Start of Materials provided

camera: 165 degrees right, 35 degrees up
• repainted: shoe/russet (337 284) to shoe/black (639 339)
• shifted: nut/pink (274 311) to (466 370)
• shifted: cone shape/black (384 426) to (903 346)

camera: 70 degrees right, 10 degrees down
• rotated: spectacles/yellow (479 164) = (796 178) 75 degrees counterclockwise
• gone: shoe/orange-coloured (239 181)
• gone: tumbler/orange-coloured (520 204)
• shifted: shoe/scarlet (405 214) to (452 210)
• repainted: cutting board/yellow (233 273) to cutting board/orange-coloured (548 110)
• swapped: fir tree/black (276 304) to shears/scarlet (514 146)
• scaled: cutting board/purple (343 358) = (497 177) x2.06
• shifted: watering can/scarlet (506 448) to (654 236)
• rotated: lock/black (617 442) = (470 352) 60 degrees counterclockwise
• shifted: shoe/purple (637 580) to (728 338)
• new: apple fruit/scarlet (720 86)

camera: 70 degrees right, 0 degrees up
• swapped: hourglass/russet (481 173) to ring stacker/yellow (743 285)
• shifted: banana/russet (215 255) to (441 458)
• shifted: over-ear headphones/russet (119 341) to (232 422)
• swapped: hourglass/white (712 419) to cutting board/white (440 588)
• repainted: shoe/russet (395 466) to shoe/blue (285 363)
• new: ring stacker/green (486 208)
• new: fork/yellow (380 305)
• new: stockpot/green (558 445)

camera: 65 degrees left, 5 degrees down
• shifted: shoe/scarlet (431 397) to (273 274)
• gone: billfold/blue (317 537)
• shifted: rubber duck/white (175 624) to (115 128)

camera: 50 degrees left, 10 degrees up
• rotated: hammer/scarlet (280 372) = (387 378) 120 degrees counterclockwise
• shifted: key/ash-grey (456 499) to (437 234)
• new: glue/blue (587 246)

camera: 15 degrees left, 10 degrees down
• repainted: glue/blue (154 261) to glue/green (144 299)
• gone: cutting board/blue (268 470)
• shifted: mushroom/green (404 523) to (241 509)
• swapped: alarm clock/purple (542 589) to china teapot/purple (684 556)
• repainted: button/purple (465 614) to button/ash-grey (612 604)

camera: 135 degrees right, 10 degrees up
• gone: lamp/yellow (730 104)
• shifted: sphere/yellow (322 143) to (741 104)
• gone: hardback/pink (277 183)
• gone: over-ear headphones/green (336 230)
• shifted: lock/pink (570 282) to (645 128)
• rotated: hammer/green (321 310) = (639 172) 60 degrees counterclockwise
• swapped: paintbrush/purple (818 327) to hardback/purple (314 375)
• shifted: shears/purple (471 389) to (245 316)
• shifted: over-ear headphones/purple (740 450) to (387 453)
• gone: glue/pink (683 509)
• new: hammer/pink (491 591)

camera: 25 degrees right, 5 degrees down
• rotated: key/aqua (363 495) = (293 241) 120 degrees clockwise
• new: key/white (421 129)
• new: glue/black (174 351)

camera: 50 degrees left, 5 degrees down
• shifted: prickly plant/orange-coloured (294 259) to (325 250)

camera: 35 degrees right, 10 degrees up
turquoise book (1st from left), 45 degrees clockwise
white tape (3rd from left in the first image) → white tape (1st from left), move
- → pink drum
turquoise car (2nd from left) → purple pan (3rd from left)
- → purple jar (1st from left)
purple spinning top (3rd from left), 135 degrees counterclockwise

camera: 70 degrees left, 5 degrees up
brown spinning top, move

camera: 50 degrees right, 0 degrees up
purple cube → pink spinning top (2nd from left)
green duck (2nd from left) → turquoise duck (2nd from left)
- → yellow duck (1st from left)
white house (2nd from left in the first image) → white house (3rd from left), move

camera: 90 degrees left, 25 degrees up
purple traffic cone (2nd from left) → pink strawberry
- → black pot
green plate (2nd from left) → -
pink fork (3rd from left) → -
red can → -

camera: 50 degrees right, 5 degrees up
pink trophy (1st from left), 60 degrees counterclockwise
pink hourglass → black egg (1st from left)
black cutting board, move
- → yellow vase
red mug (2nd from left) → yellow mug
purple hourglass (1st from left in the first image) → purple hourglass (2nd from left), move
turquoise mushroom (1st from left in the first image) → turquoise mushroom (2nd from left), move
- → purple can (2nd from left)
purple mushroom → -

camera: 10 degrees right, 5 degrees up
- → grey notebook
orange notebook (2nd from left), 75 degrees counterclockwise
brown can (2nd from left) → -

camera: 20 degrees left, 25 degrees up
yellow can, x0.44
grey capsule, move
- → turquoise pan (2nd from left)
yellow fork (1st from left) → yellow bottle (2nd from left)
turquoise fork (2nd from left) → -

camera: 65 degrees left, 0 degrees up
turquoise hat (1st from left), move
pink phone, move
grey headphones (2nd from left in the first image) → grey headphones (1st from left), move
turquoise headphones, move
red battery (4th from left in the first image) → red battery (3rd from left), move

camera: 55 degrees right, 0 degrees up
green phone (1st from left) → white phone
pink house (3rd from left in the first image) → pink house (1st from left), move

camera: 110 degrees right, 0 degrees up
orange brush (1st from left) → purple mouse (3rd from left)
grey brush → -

End of Materials provided

What you should do
What you return should be exactly the lines above, starting at the one with "camera: 35 degrees right, 10 degrees up" and ending at the one with "- → purple jar (1st from left)", and nothing else.

Solution to this task
camera: 35 degrees right, 10 degrees up
turquoise book (1st from left), 45 degrees clockwise
white tape (3rd from left in the first image) → white tape (1st from left), move
- → pink drum
turquoise car (2nd from left) → purple pan (3rd from left)
- → purple jar (1st from left)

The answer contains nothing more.